=== PROVIDED MATERIAL ===

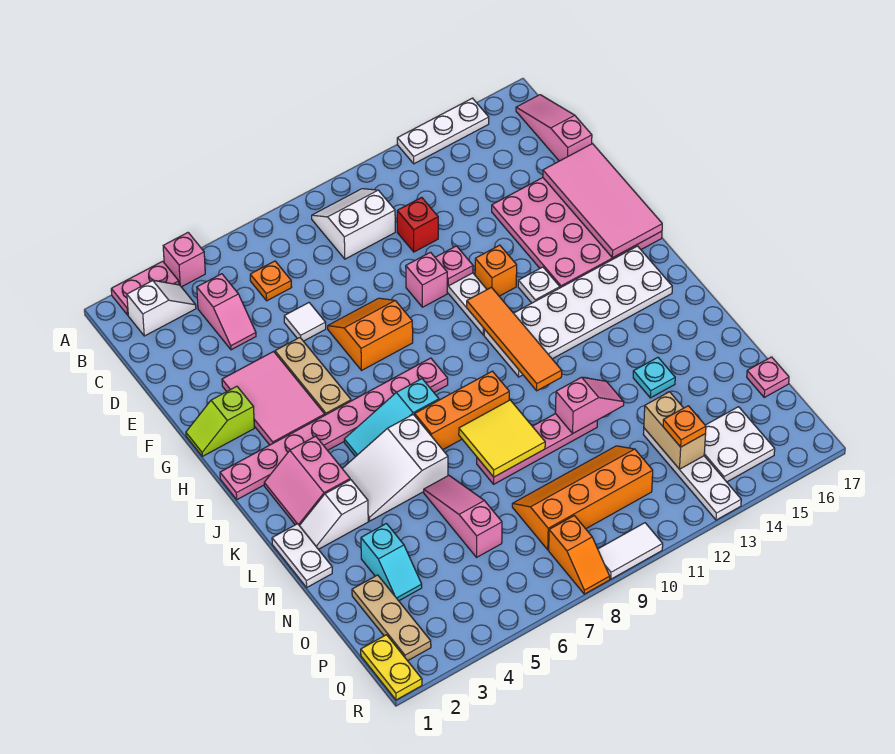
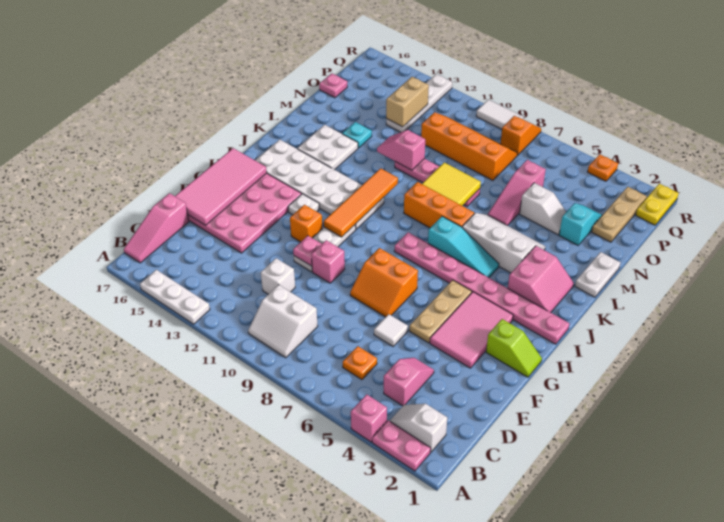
red brick D11 level 1 -> white brick D11 level 1
white slope K4:L6 level 1 top 6 -> white slope K4:L6 level 1 top K
white slope L2:L3 level 1 top 3 -> white slope N4:N5 level 1 top 5
orange slope O8:P11 level 1 top P -> orange slope O8:P11 level 1 top O
orange plate P13 level 3 -> orange plate R4 level 1
white plate P14:Q15 level 1 -> white plate K14:L15 level 1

===

**ACTIVITY**: Without the pictures, copy all of the entries exactly as they appear.

**TASK ANSWER**:
red brick D11 level 1 -> white brick D11 level 1
white slope K4:L6 level 1 top 6 -> white slope K4:L6 level 1 top K
white slope L2:L3 level 1 top 3 -> white slope N4:N5 level 1 top 5
orange slope O8:P11 level 1 top P -> orange slope O8:P11 level 1 top O
orange plate P13 level 3 -> orange plate R4 level 1
white plate P14:Q15 level 1 -> white plate K14:L15 level 1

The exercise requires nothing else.